▸ **What is being asked**
Please give the lines below again exactly as they stand, from the one that contains "(569, 165) = (621, 187): turquoise" up to and including the one that contains "(646, 555) = (168, 175): none -> blue cake", leaving all pictures out.

▸ **Available data**

┌────────

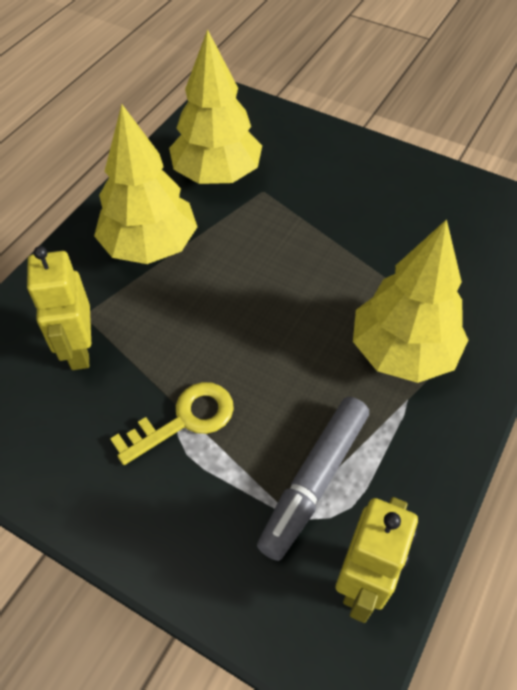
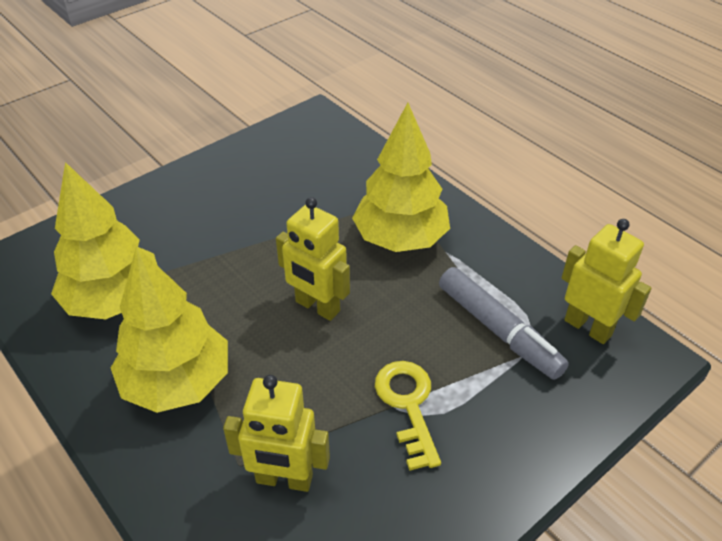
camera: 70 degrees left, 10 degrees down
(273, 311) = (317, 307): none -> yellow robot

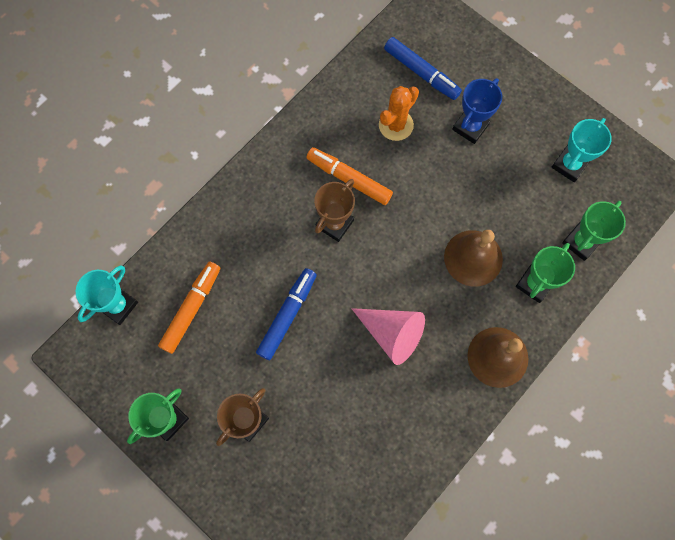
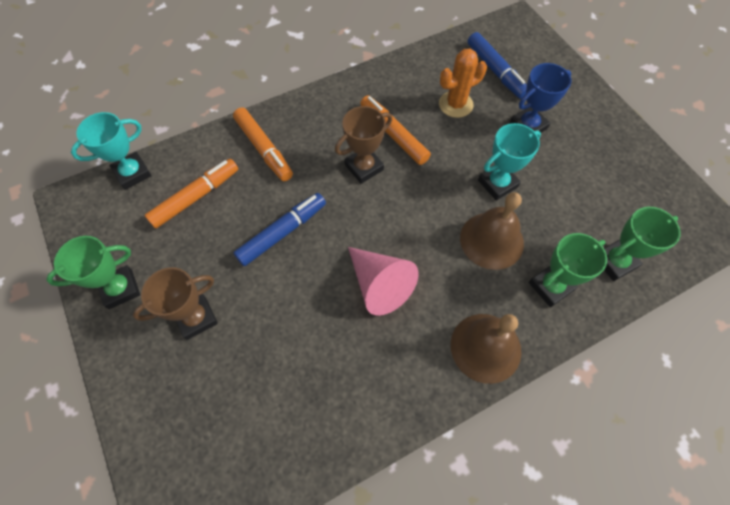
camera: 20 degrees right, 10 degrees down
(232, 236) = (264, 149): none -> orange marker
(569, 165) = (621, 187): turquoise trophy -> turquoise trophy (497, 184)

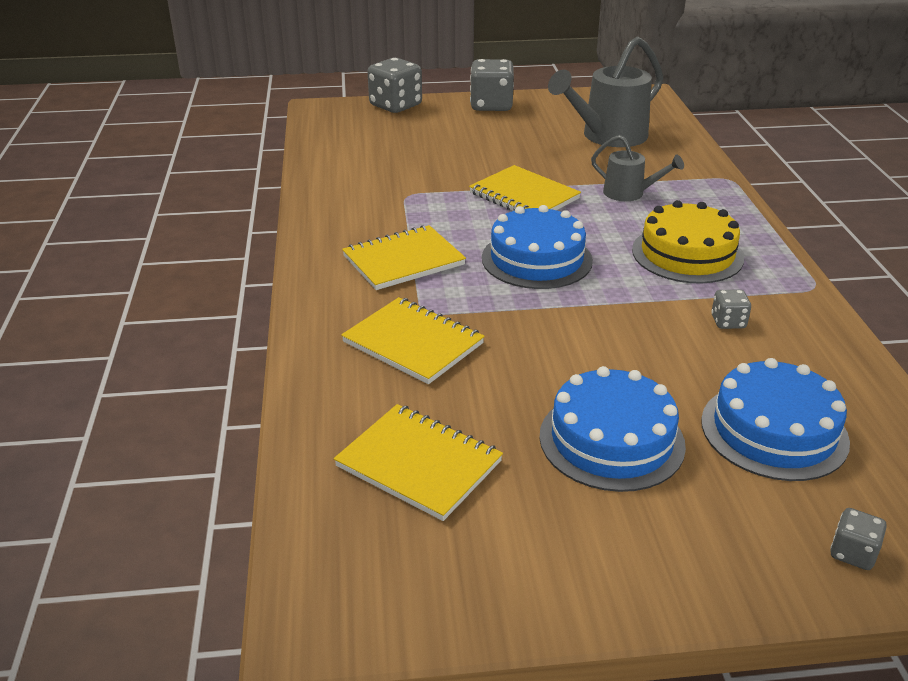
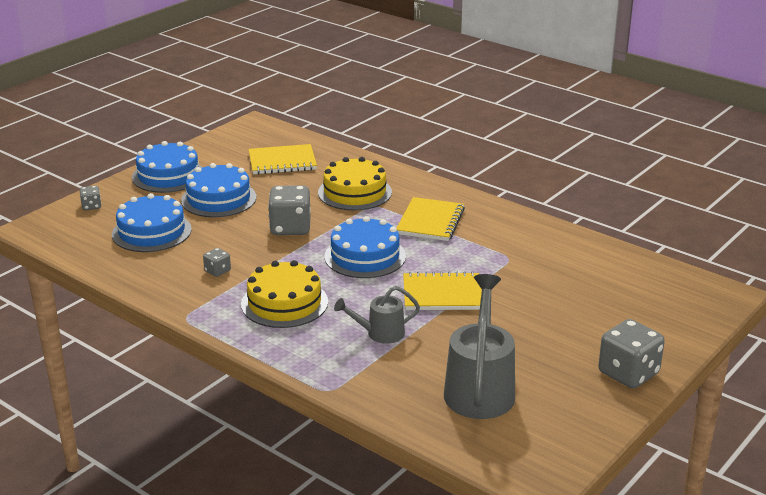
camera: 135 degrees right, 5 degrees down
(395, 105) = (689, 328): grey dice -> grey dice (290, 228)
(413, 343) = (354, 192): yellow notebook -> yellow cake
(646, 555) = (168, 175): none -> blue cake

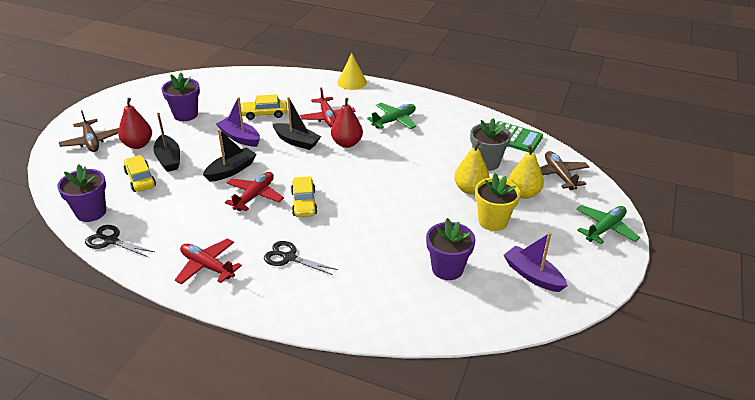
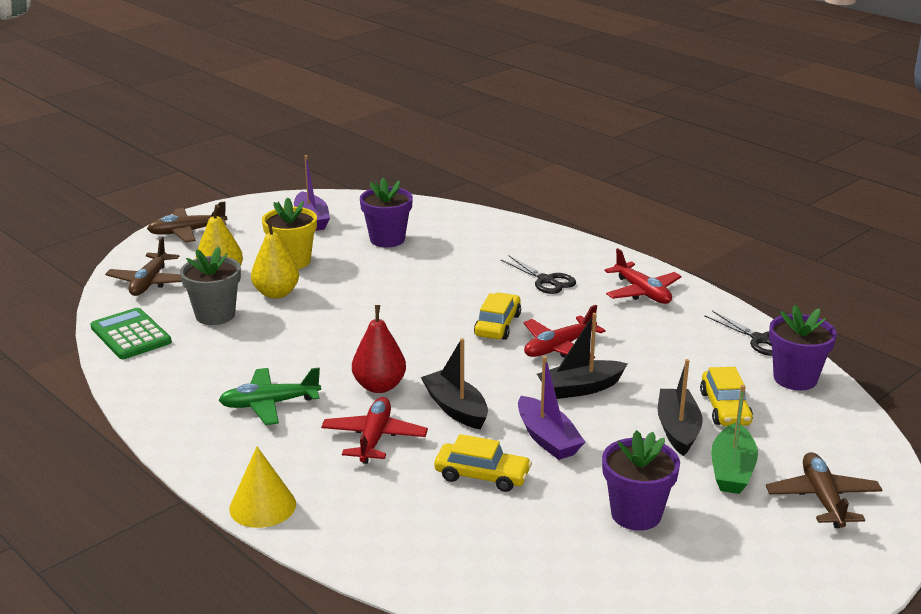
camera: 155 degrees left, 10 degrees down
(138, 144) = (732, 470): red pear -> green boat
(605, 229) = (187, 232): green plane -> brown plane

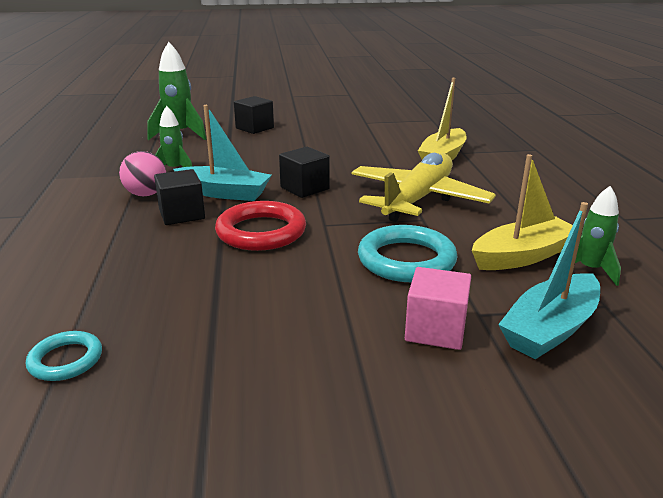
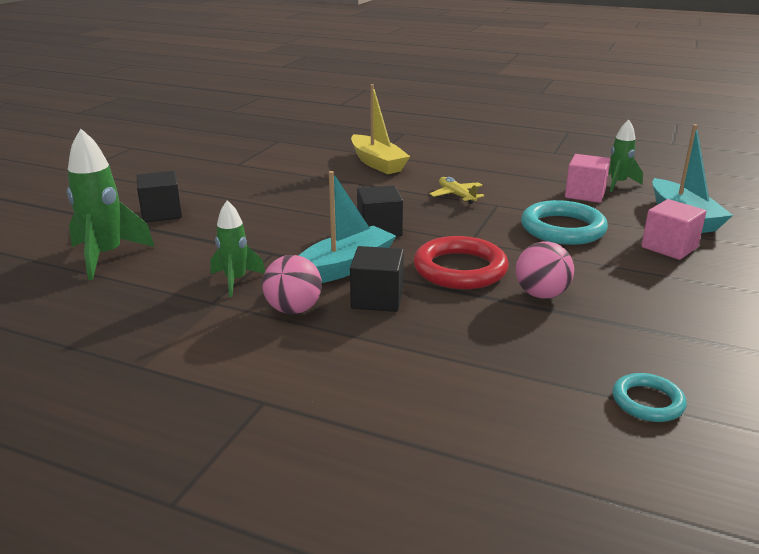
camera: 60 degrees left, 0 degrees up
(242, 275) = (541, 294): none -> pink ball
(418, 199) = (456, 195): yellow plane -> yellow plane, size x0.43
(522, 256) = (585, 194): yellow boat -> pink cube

└────────

▸ **Output**
(569, 165) = (621, 187): turquoise trophy -> turquoise trophy (497, 184)

camera: 135 degrees right, 5 degrees down
(395, 105) = (689, 328): grey dice -> grey dice (290, 228)
(413, 343) = (354, 192): yellow notebook -> yellow cake
(646, 555) = (168, 175): none -> blue cake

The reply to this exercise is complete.